*** Opening of DATASET EXTRACT ***
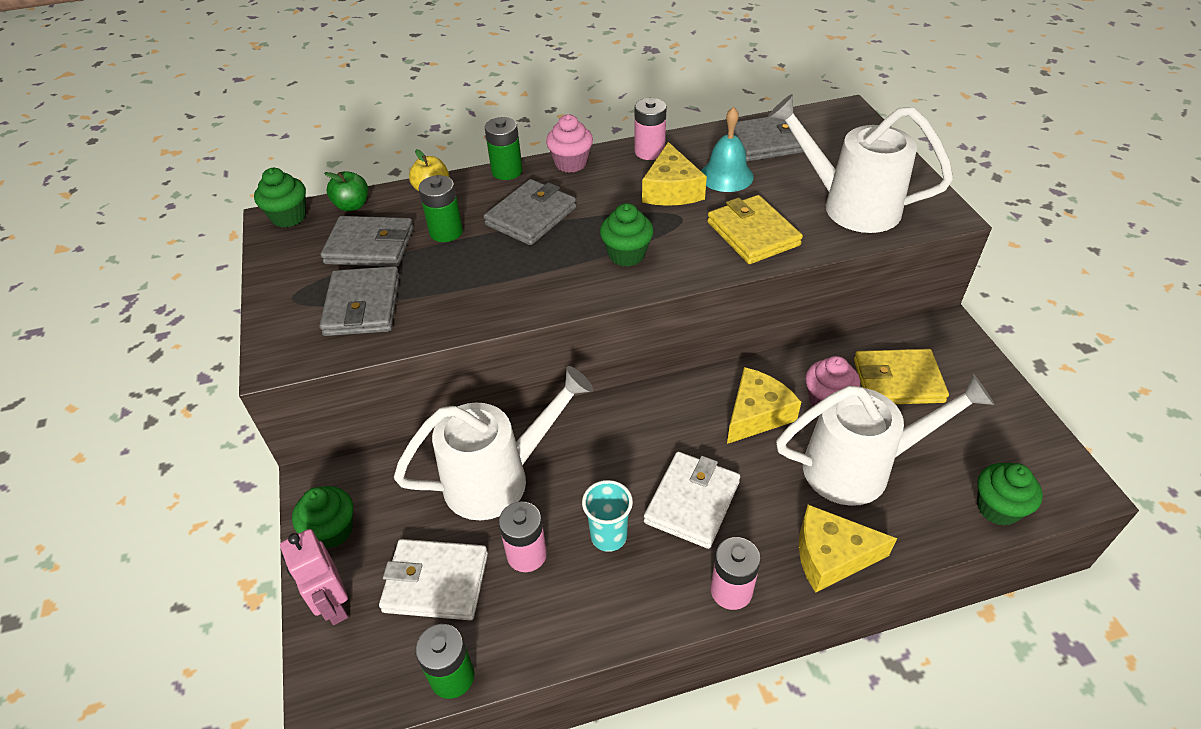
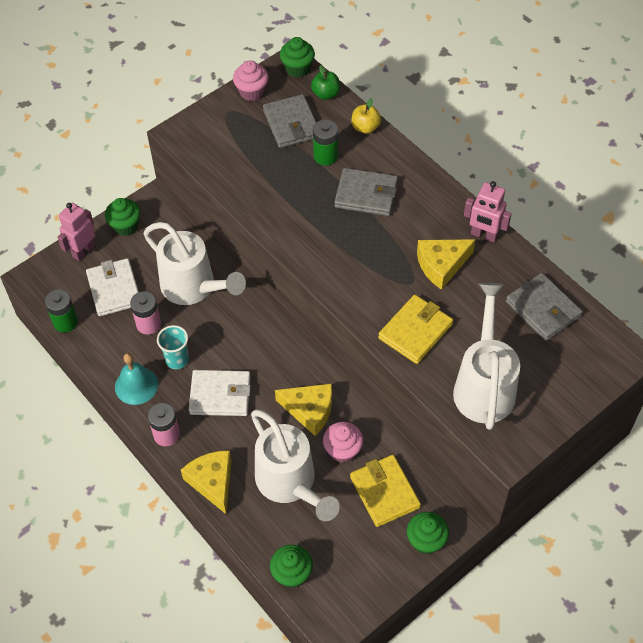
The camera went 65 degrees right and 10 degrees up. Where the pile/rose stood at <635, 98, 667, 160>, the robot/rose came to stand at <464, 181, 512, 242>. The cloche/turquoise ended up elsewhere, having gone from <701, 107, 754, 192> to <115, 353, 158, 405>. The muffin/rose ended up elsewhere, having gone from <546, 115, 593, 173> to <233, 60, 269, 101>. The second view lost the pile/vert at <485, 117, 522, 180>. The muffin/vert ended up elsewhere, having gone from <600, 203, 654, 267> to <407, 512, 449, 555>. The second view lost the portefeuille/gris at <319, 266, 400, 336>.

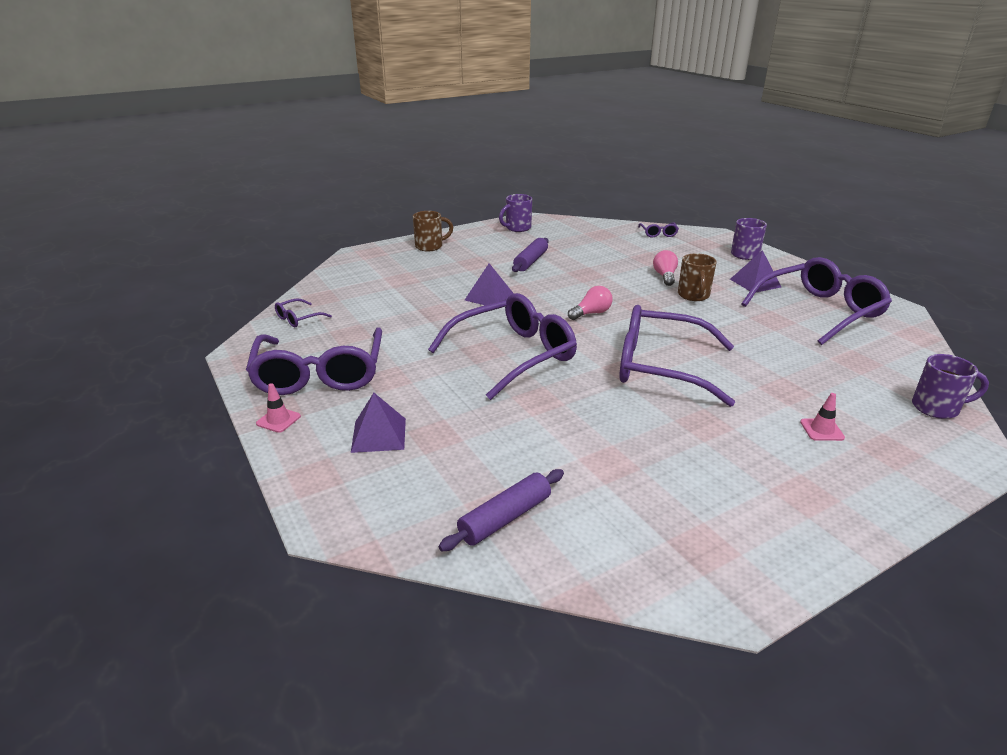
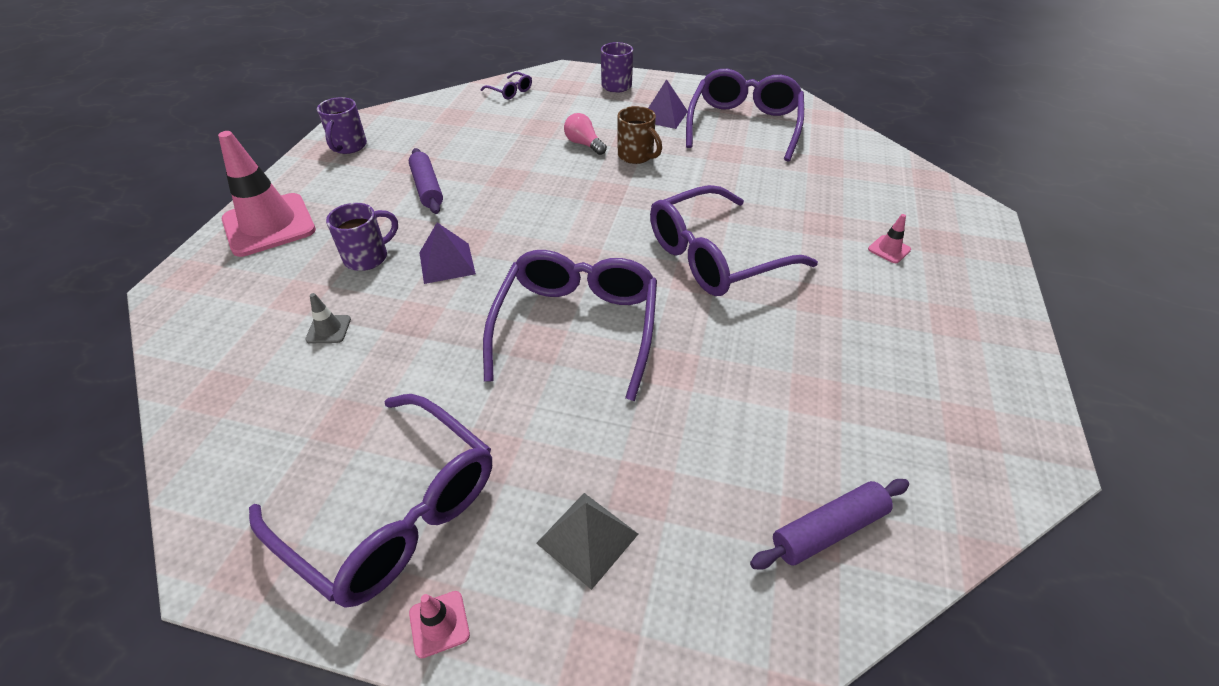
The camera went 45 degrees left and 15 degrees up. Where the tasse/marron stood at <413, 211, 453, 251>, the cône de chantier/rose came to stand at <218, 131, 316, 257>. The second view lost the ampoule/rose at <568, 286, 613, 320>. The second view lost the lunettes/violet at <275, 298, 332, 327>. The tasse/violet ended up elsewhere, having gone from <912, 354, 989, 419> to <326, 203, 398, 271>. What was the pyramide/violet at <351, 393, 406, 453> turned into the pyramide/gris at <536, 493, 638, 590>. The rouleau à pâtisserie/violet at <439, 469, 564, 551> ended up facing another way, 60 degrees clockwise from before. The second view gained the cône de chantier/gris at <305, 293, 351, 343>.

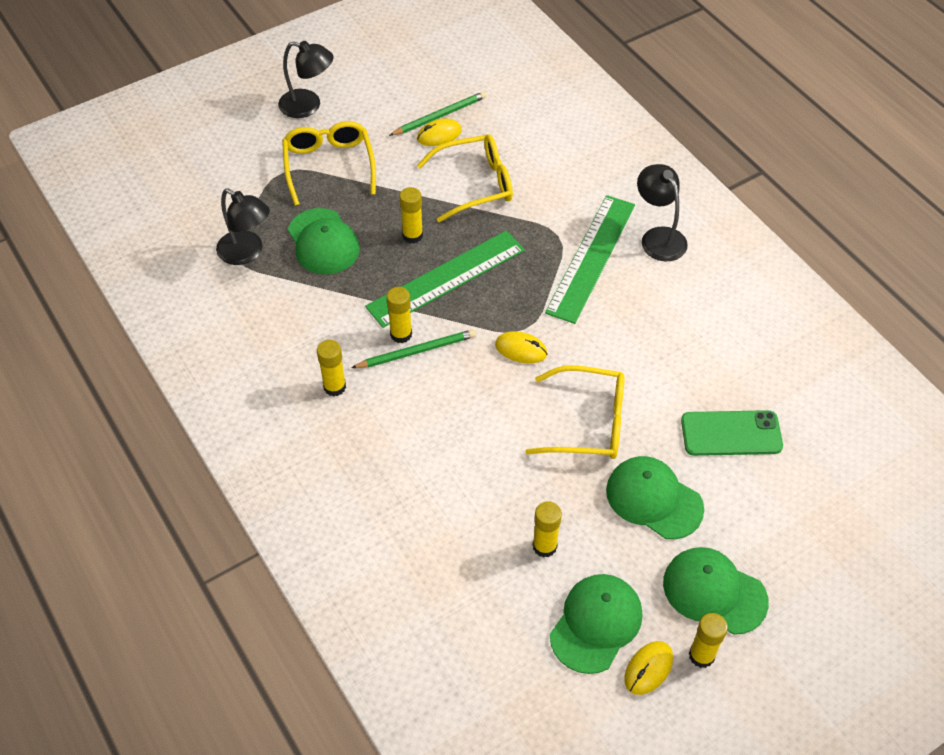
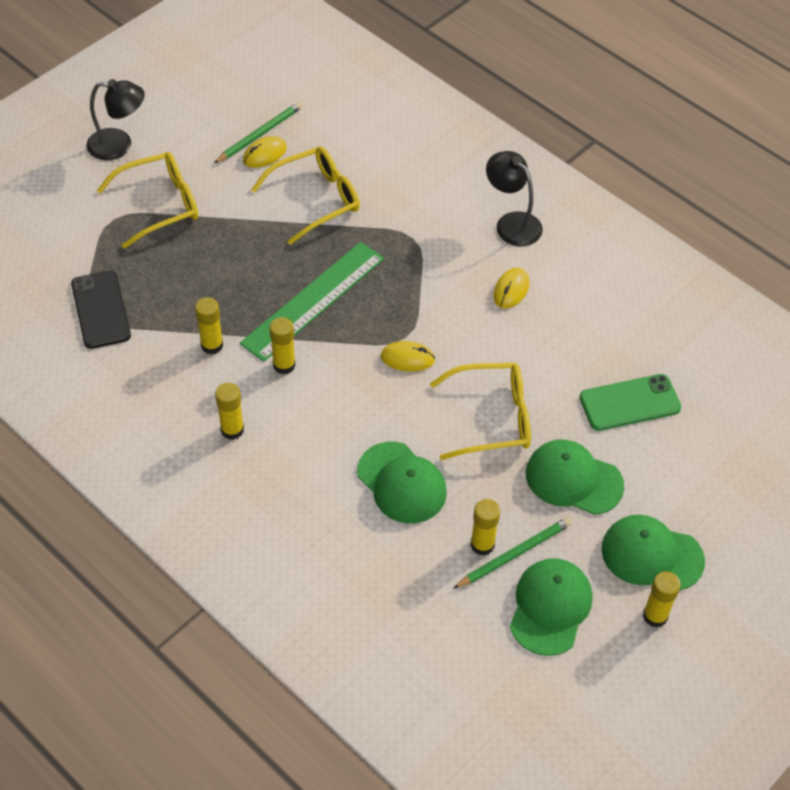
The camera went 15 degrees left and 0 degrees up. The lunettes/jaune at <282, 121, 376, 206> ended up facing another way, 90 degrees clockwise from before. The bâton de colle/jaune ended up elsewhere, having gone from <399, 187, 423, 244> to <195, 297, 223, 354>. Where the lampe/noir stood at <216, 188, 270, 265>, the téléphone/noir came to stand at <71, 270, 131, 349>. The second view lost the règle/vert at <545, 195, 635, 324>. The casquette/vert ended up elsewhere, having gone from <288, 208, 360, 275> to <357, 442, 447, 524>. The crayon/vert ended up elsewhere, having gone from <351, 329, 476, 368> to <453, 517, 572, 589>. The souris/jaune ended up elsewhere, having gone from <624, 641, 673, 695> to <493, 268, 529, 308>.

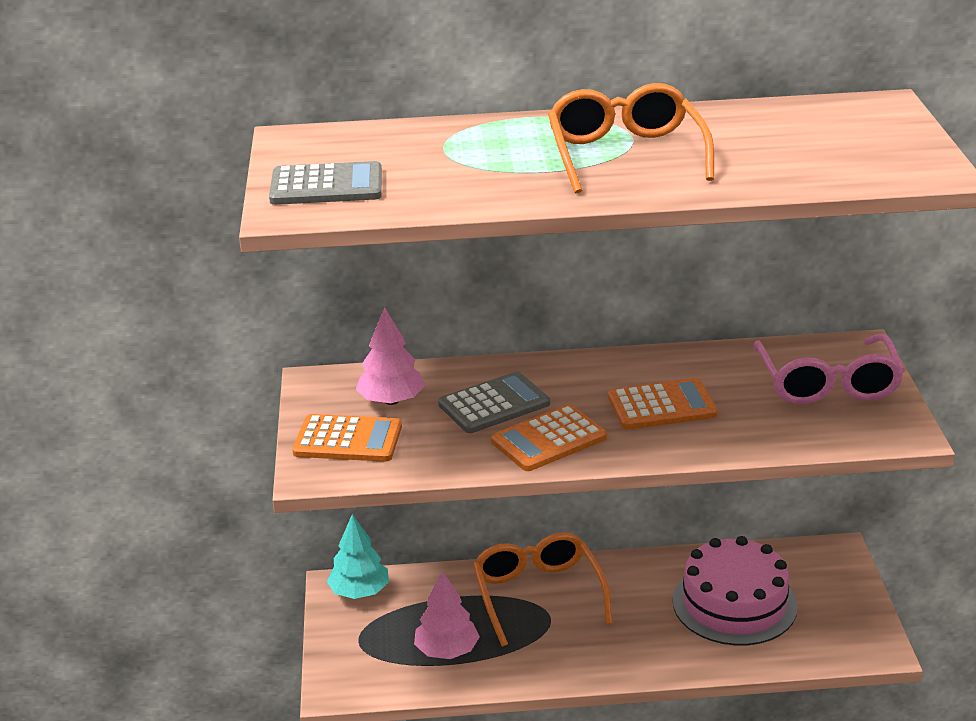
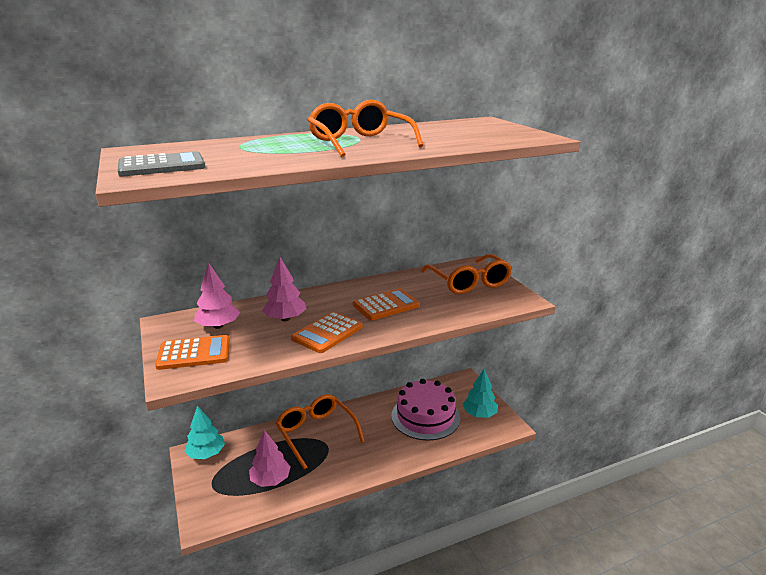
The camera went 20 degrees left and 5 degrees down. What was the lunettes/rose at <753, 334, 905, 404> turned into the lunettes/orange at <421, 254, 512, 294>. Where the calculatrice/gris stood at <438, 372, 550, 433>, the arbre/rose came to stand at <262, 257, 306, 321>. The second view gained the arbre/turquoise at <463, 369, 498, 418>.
*** Close of DATASET EXTRACT ***
▶ [EXERCISE OBJECTIVE] Would you restate all of the data above word for word, omitting the pictures?

▶ [PROBLEM SOLUTION]
The camera went 65 degrees right and 10 degrees up. Where the pile/rose stood at <635, 98, 667, 160>, the robot/rose came to stand at <464, 181, 512, 242>. The cloche/turquoise ended up elsewhere, having gone from <701, 107, 754, 192> to <115, 353, 158, 405>. The muffin/rose ended up elsewhere, having gone from <546, 115, 593, 173> to <233, 60, 269, 101>. The second view lost the pile/vert at <485, 117, 522, 180>. The muffin/vert ended up elsewhere, having gone from <600, 203, 654, 267> to <407, 512, 449, 555>. The second view lost the portefeuille/gris at <319, 266, 400, 336>.

The camera went 45 degrees left and 15 degrees up. Where the tasse/marron stood at <413, 211, 453, 251>, the cône de chantier/rose came to stand at <218, 131, 316, 257>. The second view lost the ampoule/rose at <568, 286, 613, 320>. The second view lost the lunettes/violet at <275, 298, 332, 327>. The tasse/violet ended up elsewhere, having gone from <912, 354, 989, 419> to <326, 203, 398, 271>. What was the pyramide/violet at <351, 393, 406, 453> turned into the pyramide/gris at <536, 493, 638, 590>. The rouleau à pâtisserie/violet at <439, 469, 564, 551> ended up facing another way, 60 degrees clockwise from before. The second view gained the cône de chantier/gris at <305, 293, 351, 343>.

The camera went 15 degrees left and 0 degrees up. The lunettes/jaune at <282, 121, 376, 206> ended up facing another way, 90 degrees clockwise from before. The bâton de colle/jaune ended up elsewhere, having gone from <399, 187, 423, 244> to <195, 297, 223, 354>. Where the lampe/noir stood at <216, 188, 270, 265>, the téléphone/noir came to stand at <71, 270, 131, 349>. The second view lost the règle/vert at <545, 195, 635, 324>. The casquette/vert ended up elsewhere, having gone from <288, 208, 360, 275> to <357, 442, 447, 524>. The crayon/vert ended up elsewhere, having gone from <351, 329, 476, 368> to <453, 517, 572, 589>. The souris/jaune ended up elsewhere, having gone from <624, 641, 673, 695> to <493, 268, 529, 308>.

The camera went 20 degrees left and 5 degrees down. What was the lunettes/rose at <753, 334, 905, 404> turned into the lunettes/orange at <421, 254, 512, 294>. Where the calculatrice/gris stood at <438, 372, 550, 433>, the arbre/rose came to stand at <262, 257, 306, 321>. The second view gained the arbre/turquoise at <463, 369, 498, 418>.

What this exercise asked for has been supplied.